-- YOUR TASK --
Reproduce nothing but the closing run of lines: the line with "CN4 pin 3: VA -> VI" and each line that follows it to the end of the data.

-- RECORDS TO USE --
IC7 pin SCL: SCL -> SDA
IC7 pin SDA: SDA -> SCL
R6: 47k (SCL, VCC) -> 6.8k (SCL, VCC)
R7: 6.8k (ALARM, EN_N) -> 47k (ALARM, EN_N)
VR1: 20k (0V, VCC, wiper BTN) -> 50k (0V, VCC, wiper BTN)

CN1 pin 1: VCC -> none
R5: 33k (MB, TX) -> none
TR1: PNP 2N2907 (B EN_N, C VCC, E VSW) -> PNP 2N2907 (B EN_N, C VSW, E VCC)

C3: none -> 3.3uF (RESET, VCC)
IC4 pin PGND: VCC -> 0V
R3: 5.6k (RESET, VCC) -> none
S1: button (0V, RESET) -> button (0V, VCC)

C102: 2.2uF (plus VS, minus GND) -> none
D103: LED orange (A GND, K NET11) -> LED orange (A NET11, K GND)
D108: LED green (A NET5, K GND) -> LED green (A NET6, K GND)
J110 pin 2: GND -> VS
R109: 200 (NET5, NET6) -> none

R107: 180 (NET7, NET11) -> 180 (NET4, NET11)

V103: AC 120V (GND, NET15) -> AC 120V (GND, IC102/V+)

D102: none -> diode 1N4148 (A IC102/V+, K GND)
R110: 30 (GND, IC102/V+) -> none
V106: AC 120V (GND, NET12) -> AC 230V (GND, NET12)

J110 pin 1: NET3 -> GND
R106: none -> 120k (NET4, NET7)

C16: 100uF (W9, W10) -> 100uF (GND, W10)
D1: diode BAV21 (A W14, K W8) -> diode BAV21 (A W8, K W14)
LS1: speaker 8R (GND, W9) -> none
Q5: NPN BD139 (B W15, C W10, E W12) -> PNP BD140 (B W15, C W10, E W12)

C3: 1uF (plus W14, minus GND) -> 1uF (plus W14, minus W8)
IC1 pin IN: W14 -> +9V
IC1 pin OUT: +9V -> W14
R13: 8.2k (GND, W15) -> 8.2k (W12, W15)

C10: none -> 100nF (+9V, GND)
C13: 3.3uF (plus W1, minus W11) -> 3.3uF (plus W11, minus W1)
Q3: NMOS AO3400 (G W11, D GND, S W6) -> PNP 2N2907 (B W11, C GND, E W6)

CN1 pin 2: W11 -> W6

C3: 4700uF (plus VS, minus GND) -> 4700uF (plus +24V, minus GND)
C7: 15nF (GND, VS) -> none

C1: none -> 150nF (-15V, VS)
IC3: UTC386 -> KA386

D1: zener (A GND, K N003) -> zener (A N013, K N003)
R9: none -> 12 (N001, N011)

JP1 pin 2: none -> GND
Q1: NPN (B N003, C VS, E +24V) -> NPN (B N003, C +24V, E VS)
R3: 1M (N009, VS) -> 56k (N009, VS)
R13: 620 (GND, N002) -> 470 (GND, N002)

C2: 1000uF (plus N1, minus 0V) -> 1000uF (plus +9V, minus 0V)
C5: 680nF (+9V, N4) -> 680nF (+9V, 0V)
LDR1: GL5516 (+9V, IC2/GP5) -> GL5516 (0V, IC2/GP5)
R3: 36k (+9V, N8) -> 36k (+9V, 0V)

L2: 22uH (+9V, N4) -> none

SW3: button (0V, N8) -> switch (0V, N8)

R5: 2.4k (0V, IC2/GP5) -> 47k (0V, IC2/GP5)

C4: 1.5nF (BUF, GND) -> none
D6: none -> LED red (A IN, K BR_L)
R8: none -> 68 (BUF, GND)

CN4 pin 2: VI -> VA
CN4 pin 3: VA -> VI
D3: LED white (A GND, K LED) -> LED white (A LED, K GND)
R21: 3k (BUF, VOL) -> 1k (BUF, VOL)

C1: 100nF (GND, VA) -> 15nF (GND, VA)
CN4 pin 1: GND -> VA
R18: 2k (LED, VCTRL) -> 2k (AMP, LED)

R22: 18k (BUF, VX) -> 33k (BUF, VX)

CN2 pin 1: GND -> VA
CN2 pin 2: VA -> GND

-- REPLY --
CN4 pin 3: VA -> VI
D3: LED white (A GND, K LED) -> LED white (A LED, K GND)
R21: 3k (BUF, VOL) -> 1k (BUF, VOL)

C1: 100nF (GND, VA) -> 15nF (GND, VA)
CN4 pin 1: GND -> VA
R18: 2k (LED, VCTRL) -> 2k (AMP, LED)

R22: 18k (BUF, VX) -> 33k (BUF, VX)

CN2 pin 1: GND -> VA
CN2 pin 2: VA -> GND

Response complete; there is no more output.